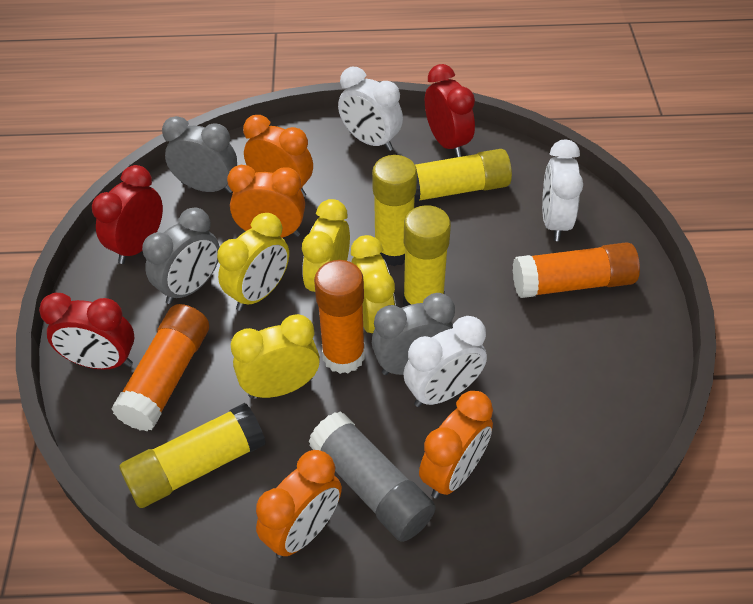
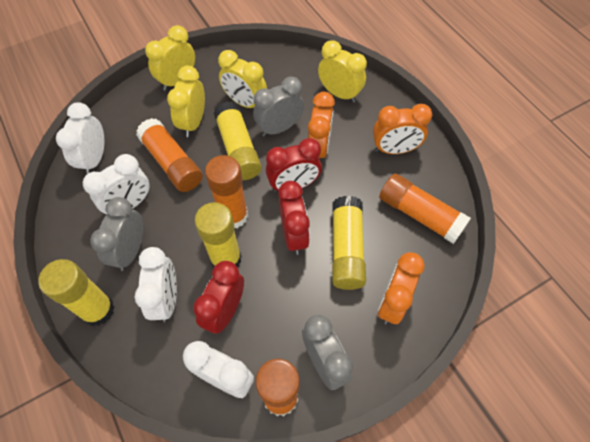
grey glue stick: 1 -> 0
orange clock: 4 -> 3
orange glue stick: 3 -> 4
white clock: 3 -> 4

^^^^^^^^^^^^^^^^

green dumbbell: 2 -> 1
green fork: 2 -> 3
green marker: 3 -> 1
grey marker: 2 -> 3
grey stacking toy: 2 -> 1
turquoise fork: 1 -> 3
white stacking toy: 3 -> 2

^^^^^^^^^^^^^^^^

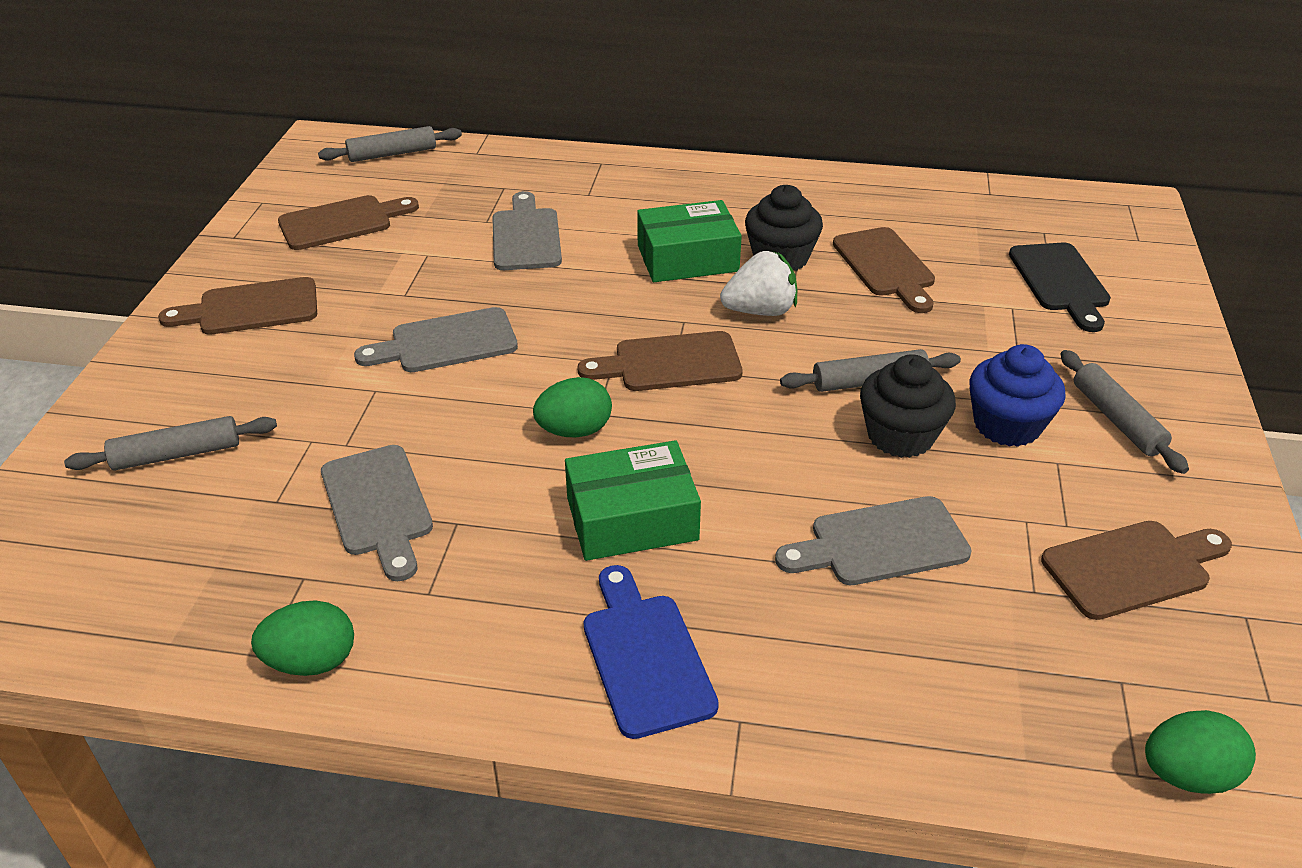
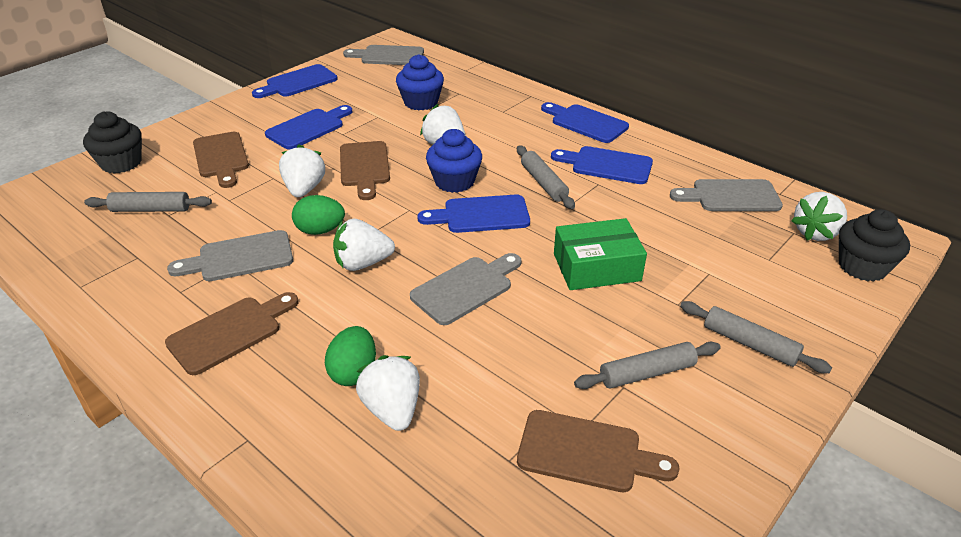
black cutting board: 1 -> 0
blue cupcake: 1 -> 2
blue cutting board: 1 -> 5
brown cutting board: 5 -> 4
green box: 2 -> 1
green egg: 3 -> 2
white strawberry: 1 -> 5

^^^^^^^^^^^^^^^^

- [ACTIVITY]
Look above for the line holding "grey glue stick: 1 -> 0". Print it and every line after it, exactly, through the line holding "white clock: 3 -> 4".

- [ANSWER SECTION]
grey glue stick: 1 -> 0
orange clock: 4 -> 3
orange glue stick: 3 -> 4
white clock: 3 -> 4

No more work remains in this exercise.